HOW TO COMPLETE THIS TASK:
Make an exact copy of the records that follow, with each picture omitted.

**** RECORDED DATA ****

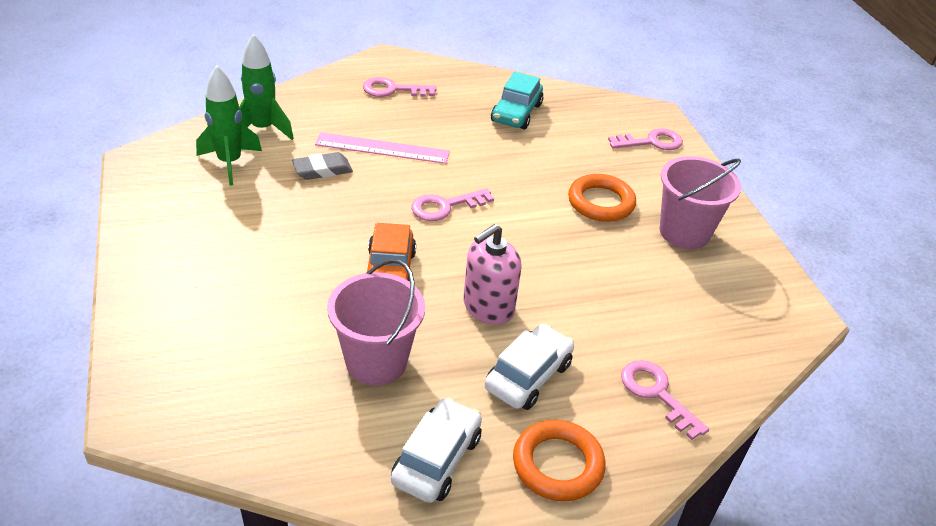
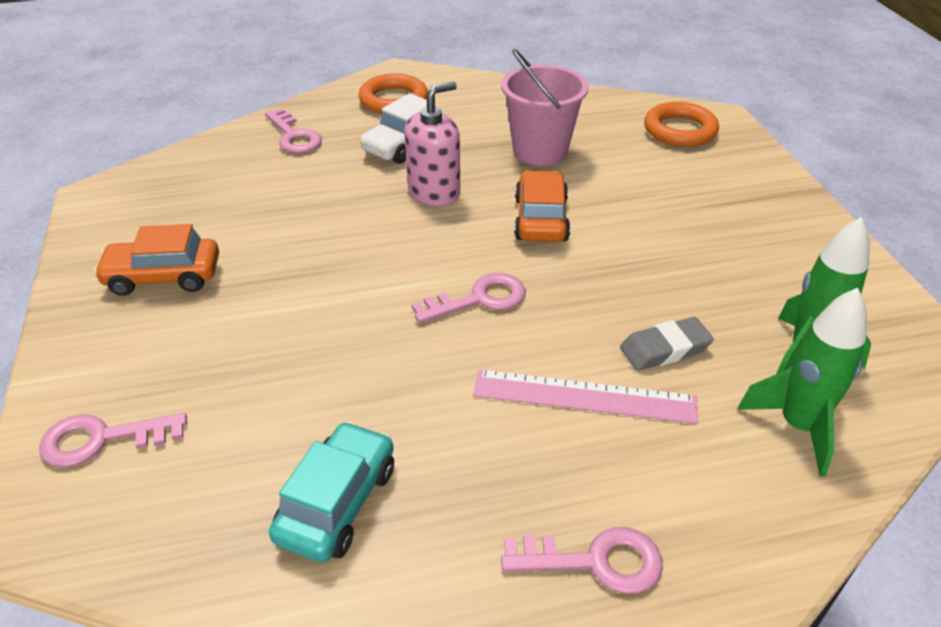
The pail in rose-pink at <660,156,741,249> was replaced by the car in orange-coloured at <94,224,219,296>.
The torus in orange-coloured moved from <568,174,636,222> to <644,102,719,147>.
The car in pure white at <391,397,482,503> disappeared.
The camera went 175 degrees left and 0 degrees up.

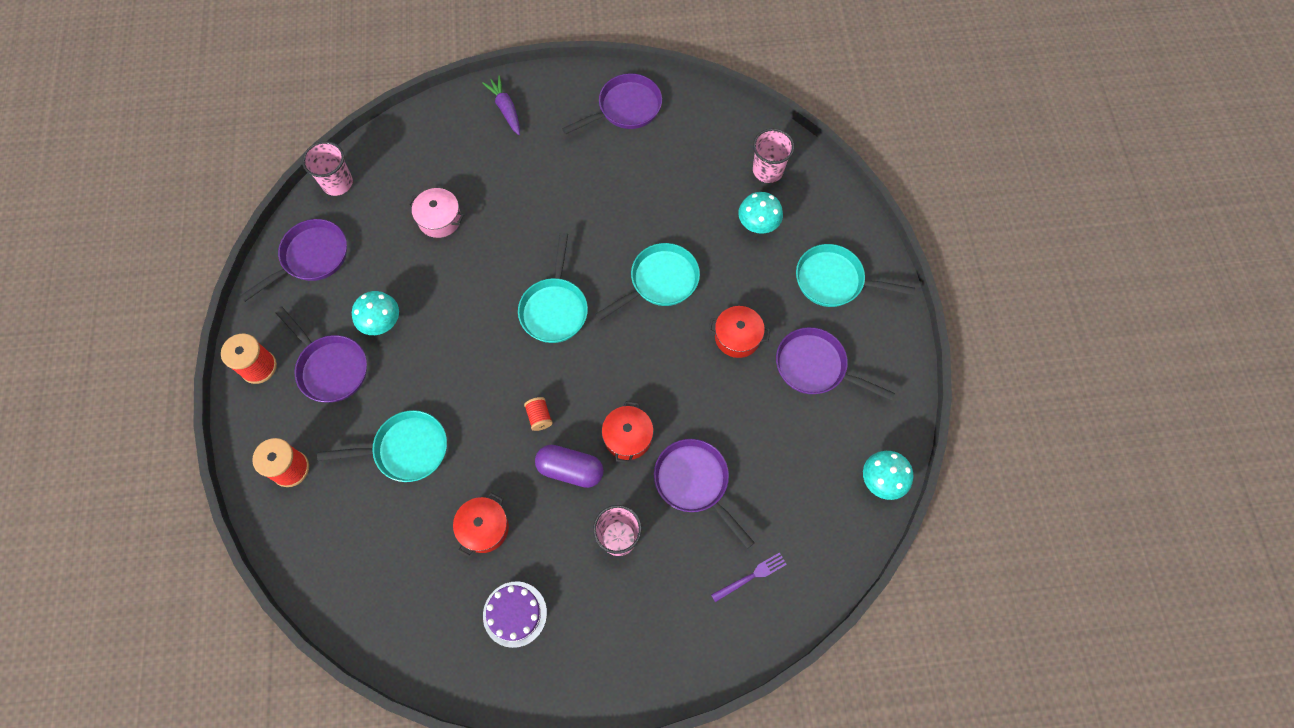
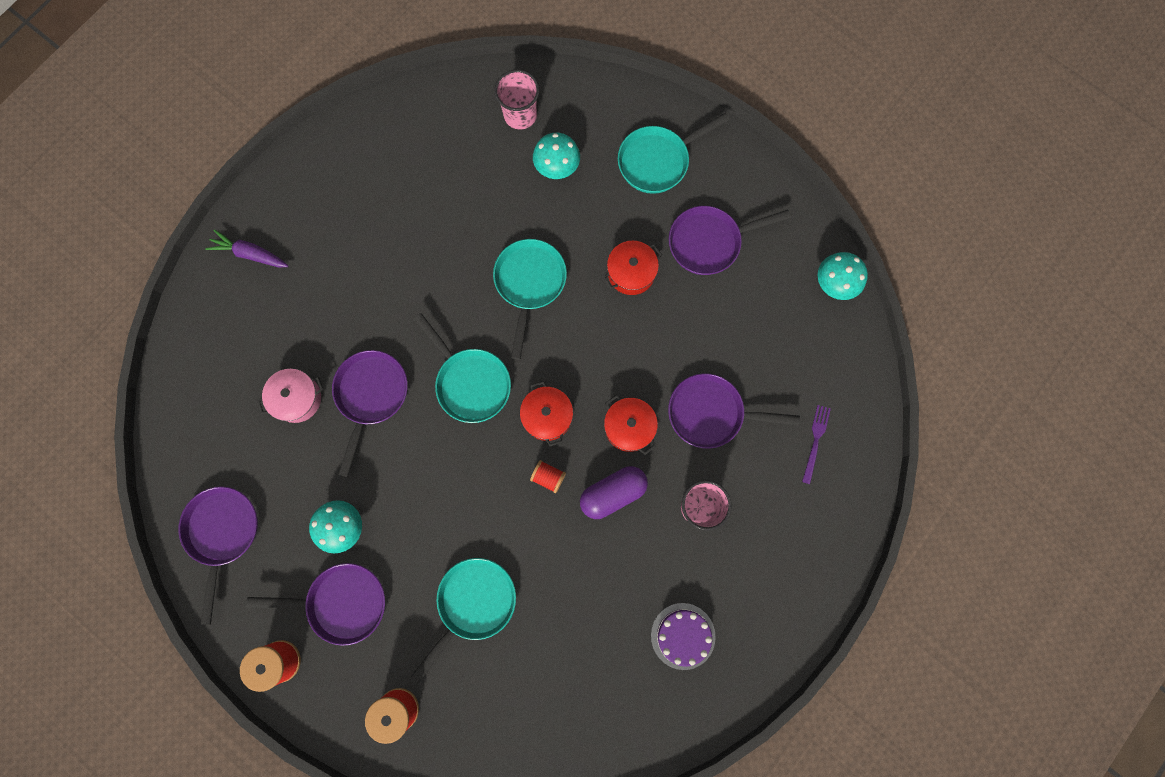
The pan in royal purple moved from <562,73,662,135> to <332,350,408,477>.
The beaker in rose-pink at <302,141,353,196> disappeared.
The pot in crimson moved from <453,493,509,557> to <520,381,573,446>.
The camera went 45 degrees left and 10 degrees up.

****

TASK RESPONSE:
The pail in rose-pink at <660,156,741,249> was replaced by the car in orange-coloured at <94,224,219,296>.
The torus in orange-coloured moved from <568,174,636,222> to <644,102,719,147>.
The car in pure white at <391,397,482,503> disappeared.
The camera went 175 degrees left and 0 degrees up.

The pan in royal purple moved from <562,73,662,135> to <332,350,408,477>.
The beaker in rose-pink at <302,141,353,196> disappeared.
The pot in crimson moved from <453,493,509,557> to <520,381,573,446>.
The camera went 45 degrees left and 10 degrees up.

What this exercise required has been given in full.